TASK DIRECTIONS
In the listing below, give as a numbered list every line from the one containing "Notes [412, 20]" up to and including the one containing "For the text-containing". Omit blank lines and pictures.

[start of RECORDED DATA]

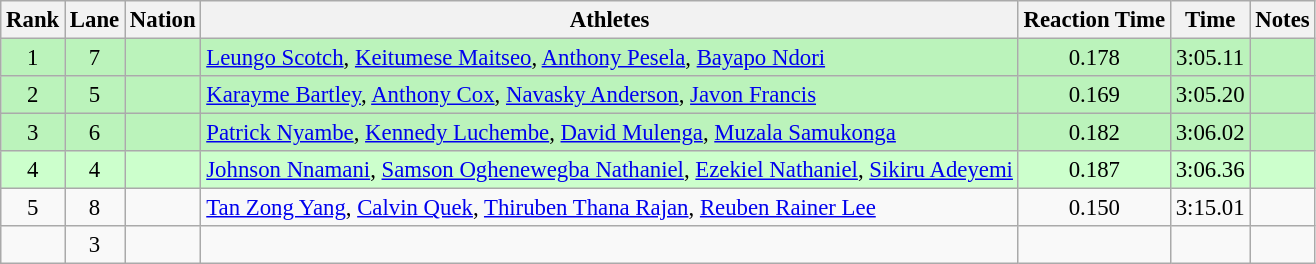
0.150 [1094, 208]
3:15.01 [1210, 208]
0.182 [1094, 133]
7 [95, 58]
0.178 [1094, 58]
Reaction Time [1094, 20]
3:06.02 [1210, 133]
Rank [33, 20]
8 [95, 208]
1 [33, 58]
Johnson Nnamani, Samson Oghenewegba Nathaniel, Ezekiel Nathaniel, Sikiru Adeyemi [610, 170]
3:05.11 [1210, 58]
Karayme Bartley, Anthony Cox, Navasky Anderson, Javon Francis [610, 95]
2 [33, 95]
Patrick Nyambe, Kennedy Luchembe, David Mulenga, Muzala Samukonga [610, 133]
Athletes [610, 20]
0.169 [1094, 95]
Tan Zong Yang, Calvin Quek, Thiruben Thana Rajan, Reuben Rainer Lee [610, 208]
Notes [1282, 20]
Lane [95, 20]
3:05.20 [1210, 95]
0.187 [1094, 170]
Leungo Scotch, Keitumese Maitseo, Anthony Pesela, Bayapo Ndori [610, 58]
3:06.36 [1210, 170]
Time [1210, 20]
Nation [163, 20]
6 [95, 133]
Determine the [x, y] coordinate at the center of the cell enclosing the given text.  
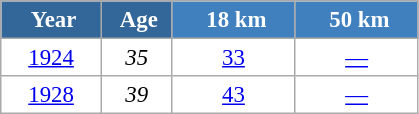
1924 [52, 58]
33 [234, 58]
1928 [52, 95]
43 [234, 95]
39 [136, 95]
Age [136, 20]
Year [52, 20]
50 km [356, 20]
18 km [234, 20]
35 [136, 58]
Find where the given text appears and provide that cell's center as [X, Y] coordinate. 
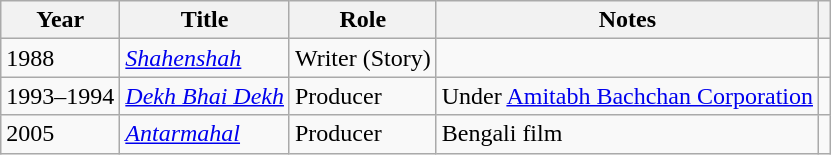
1988 [60, 58]
2005 [60, 134]
Role [362, 20]
Antarmahal [205, 134]
Title [205, 20]
Shahenshah [205, 58]
1993–1994 [60, 96]
Bengali film [627, 134]
Notes [627, 20]
Year [60, 20]
Under Amitabh Bachchan Corporation [627, 96]
Writer (Story) [362, 58]
Dekh Bhai Dekh [205, 96]
Search for the cell housing the specified text and yield its [x, y] center coordinate. 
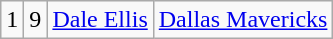
Dallas Mavericks [243, 20]
9 [36, 20]
Dale Ellis [100, 20]
1 [12, 20]
Search for the cell housing the specified text and yield its [X, Y] center coordinate. 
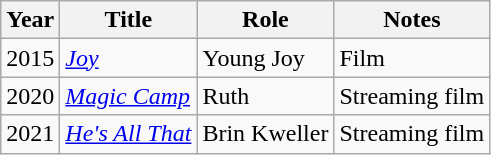
Notes [412, 20]
Film [412, 58]
He's All That [128, 134]
2020 [30, 96]
Year [30, 20]
2015 [30, 58]
Young Joy [266, 58]
Role [266, 20]
Joy [128, 58]
Ruth [266, 96]
Magic Camp [128, 96]
2021 [30, 134]
Title [128, 20]
Brin Kweller [266, 134]
Pinpoint the cell where the given text exists, returning its [x, y] midpoint coordinate. 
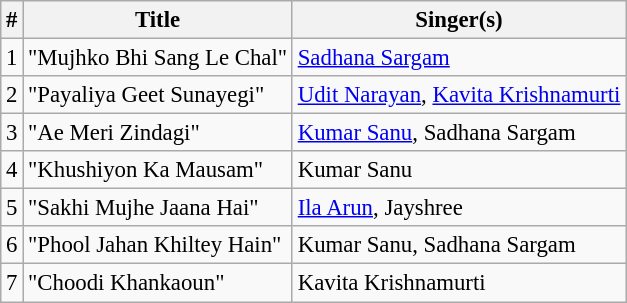
5 [12, 208]
Sadhana Sargam [458, 58]
4 [12, 170]
3 [12, 133]
"Mujhko Bhi Sang Le Chal" [158, 58]
1 [12, 58]
6 [12, 245]
"Ae Meri Zindagi" [158, 133]
"Phool Jahan Khiltey Hain" [158, 245]
Kumar Sanu [458, 170]
2 [12, 95]
Ila Arun, Jayshree [458, 208]
7 [12, 283]
Kavita Krishnamurti [458, 283]
Title [158, 20]
Udit Narayan, Kavita Krishnamurti [458, 95]
Singer(s) [458, 20]
"Khushiyon Ka Mausam" [158, 170]
"Payaliya Geet Sunayegi" [158, 95]
"Choodi Khankaoun" [158, 283]
"Sakhi Mujhe Jaana Hai" [158, 208]
# [12, 20]
For the text-containing cell, return its midpoint in [X, Y] coordinate format. 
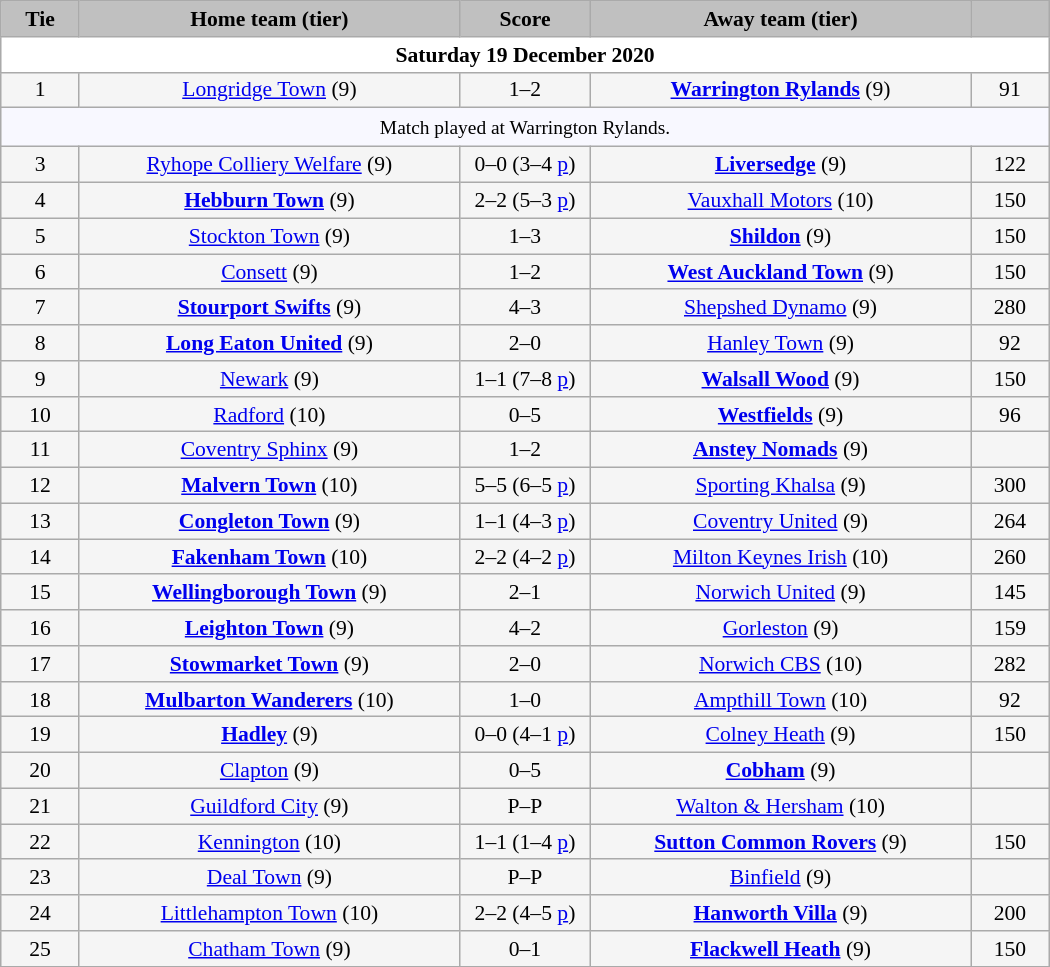
Ryhope Colliery Welfare (9) [269, 165]
4–2 [524, 628]
Stockton Town (9) [269, 236]
21 [40, 806]
10 [40, 415]
Sporting Khalsa (9) [781, 486]
Mulbarton Wanderers (10) [269, 700]
0–0 (3–4 p) [524, 165]
1–1 (7–8 p) [524, 379]
17 [40, 664]
13 [40, 522]
260 [1010, 557]
91 [1010, 90]
4–3 [524, 308]
Guildford City (9) [269, 806]
Radford (10) [269, 415]
Leighton Town (9) [269, 628]
Deal Town (9) [269, 878]
Walton & Hersham (10) [781, 806]
25 [40, 949]
Clapton (9) [269, 771]
Sutton Common Rovers (9) [781, 842]
Score [524, 19]
1–1 (4–3 p) [524, 522]
16 [40, 628]
300 [1010, 486]
Gorleston (9) [781, 628]
Coventry Sphinx (9) [269, 450]
1–1 (1–4 p) [524, 842]
Saturday 19 December 2020 [525, 55]
280 [1010, 308]
Flackwell Heath (9) [781, 949]
11 [40, 450]
7 [40, 308]
Hadley (9) [269, 735]
Westfields (9) [781, 415]
15 [40, 593]
6 [40, 272]
Consett (9) [269, 272]
Hanworth Villa (9) [781, 913]
264 [1010, 522]
0–0 (4–1 p) [524, 735]
122 [1010, 165]
Malvern Town (10) [269, 486]
Littlehampton Town (10) [269, 913]
Coventry United (9) [781, 522]
Match played at Warrington Rylands. [525, 128]
2–2 (5–3 p) [524, 201]
282 [1010, 664]
Tie [40, 19]
1–3 [524, 236]
Fakenham Town (10) [269, 557]
4 [40, 201]
Vauxhall Motors (10) [781, 201]
19 [40, 735]
Walsall Wood (9) [781, 379]
96 [1010, 415]
Stourport Swifts (9) [269, 308]
Home team (tier) [269, 19]
Hanley Town (9) [781, 343]
3 [40, 165]
159 [1010, 628]
Cobham (9) [781, 771]
Warrington Rylands (9) [781, 90]
18 [40, 700]
20 [40, 771]
Anstey Nomads (9) [781, 450]
Liversedge (9) [781, 165]
200 [1010, 913]
5 [40, 236]
Ampthill Town (10) [781, 700]
1–0 [524, 700]
Norwich CBS (10) [781, 664]
12 [40, 486]
Colney Heath (9) [781, 735]
22 [40, 842]
Long Eaton United (9) [269, 343]
Congleton Town (9) [269, 522]
Chatham Town (9) [269, 949]
Norwich United (9) [781, 593]
Newark (9) [269, 379]
23 [40, 878]
Shepshed Dynamo (9) [781, 308]
0–1 [524, 949]
Binfield (9) [781, 878]
14 [40, 557]
West Auckland Town (9) [781, 272]
2–2 (4–2 p) [524, 557]
Longridge Town (9) [269, 90]
8 [40, 343]
1 [40, 90]
24 [40, 913]
2–1 [524, 593]
Wellingborough Town (9) [269, 593]
Away team (tier) [781, 19]
Milton Keynes Irish (10) [781, 557]
Hebburn Town (9) [269, 201]
Kennington (10) [269, 842]
9 [40, 379]
Stowmarket Town (9) [269, 664]
2–2 (4–5 p) [524, 913]
5–5 (6–5 p) [524, 486]
145 [1010, 593]
Shildon (9) [781, 236]
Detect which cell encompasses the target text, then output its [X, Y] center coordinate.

[end of RECORDED DATA]

CORRECT RESULT
1. Notes [412, 20]
2. Film [412, 58]
3. He's All That [128, 134]
4. 2020 [30, 96]
5. Year [30, 20]
6. 2015 [30, 58]
7. Young Joy [266, 58]
8. Role [266, 20]
9. Joy [128, 58]
10. Ruth [266, 96]
11. Magic Camp [128, 96]
12. 2021 [30, 134]
13. Title [128, 20]
14. Brin Kweller [266, 134]
15. Pinpoint the cell where the given text exists, returning its [x, y] midpoint coordinate. 
16. 5 [12, 208]
17. Sadhana Sargam [458, 58]
18. 4 [12, 170]
19. 3 [12, 133]
20. "Mujhko Bhi Sang Le Chal" [158, 58]
21. 1 [12, 58]
22. 6 [12, 245]
23. "Ae Meri Zindagi" [158, 133]
24. "Phool Jahan Khiltey Hain" [158, 245]
25. Kumar Sanu [458, 170]
26. 2 [12, 95]
27. Ila Arun, Jayshree [458, 208]
28. 7 [12, 283]
29. Kavita Krishnamurti [458, 283]
30. Title [158, 20]
31. Udit Narayan, Kavita Krishnamurti [458, 95]
32. Singer(s) [458, 20]
33. "Khushiyon Ka Mausam" [158, 170]
34. "Payaliya Geet Sunayegi" [158, 95]
35. "Choodi Khankaoun" [158, 283]
36. "Sakhi Mujhe Jaana Hai" [158, 208]
37. # [12, 20]
38. For the text-containing cell, return its midpoint in [X, Y] coordinate format. 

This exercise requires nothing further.